[Aim of the task] Go to the line containing "DIGITS: HT16K33 -> TM1637" in the records below and print it and every following line exactly, on through the line containing "RGB pin R: A7 -> B13", then stop.

[Recorded information]
*** Begin section ***

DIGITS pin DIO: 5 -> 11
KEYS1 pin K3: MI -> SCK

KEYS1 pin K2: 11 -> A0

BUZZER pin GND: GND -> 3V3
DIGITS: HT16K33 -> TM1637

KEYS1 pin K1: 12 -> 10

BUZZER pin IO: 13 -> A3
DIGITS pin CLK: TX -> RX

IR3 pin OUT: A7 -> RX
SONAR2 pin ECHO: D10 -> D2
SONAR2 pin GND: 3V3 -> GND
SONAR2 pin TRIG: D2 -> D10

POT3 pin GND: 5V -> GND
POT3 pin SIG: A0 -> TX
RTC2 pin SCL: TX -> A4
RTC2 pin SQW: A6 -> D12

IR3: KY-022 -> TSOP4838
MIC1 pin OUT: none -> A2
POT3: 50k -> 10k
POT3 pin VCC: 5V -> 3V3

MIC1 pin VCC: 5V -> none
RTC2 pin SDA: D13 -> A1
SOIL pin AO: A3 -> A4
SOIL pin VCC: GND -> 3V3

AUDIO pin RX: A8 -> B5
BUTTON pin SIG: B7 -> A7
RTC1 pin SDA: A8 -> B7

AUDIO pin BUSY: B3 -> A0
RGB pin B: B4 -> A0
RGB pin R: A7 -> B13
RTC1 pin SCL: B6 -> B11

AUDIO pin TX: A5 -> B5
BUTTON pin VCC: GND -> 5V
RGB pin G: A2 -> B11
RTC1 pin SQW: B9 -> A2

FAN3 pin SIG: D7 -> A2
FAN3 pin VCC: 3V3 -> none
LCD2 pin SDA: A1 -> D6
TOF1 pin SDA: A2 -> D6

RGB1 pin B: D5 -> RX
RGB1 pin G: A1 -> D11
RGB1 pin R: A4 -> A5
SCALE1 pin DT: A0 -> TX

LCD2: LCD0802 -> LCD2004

*** End section ***

[Your response]
DIGITS: HT16K33 -> TM1637

KEYS1 pin K1: 12 -> 10

BUZZER pin IO: 13 -> A3
DIGITS pin CLK: TX -> RX

IR3 pin OUT: A7 -> RX
SONAR2 pin ECHO: D10 -> D2
SONAR2 pin GND: 3V3 -> GND
SONAR2 pin TRIG: D2 -> D10

POT3 pin GND: 5V -> GND
POT3 pin SIG: A0 -> TX
RTC2 pin SCL: TX -> A4
RTC2 pin SQW: A6 -> D12

IR3: KY-022 -> TSOP4838
MIC1 pin OUT: none -> A2
POT3: 50k -> 10k
POT3 pin VCC: 5V -> 3V3

MIC1 pin VCC: 5V -> none
RTC2 pin SDA: D13 -> A1
SOIL pin AO: A3 -> A4
SOIL pin VCC: GND -> 3V3

AUDIO pin RX: A8 -> B5
BUTTON pin SIG: B7 -> A7
RTC1 pin SDA: A8 -> B7

AUDIO pin BUSY: B3 -> A0
RGB pin B: B4 -> A0
RGB pin R: A7 -> B13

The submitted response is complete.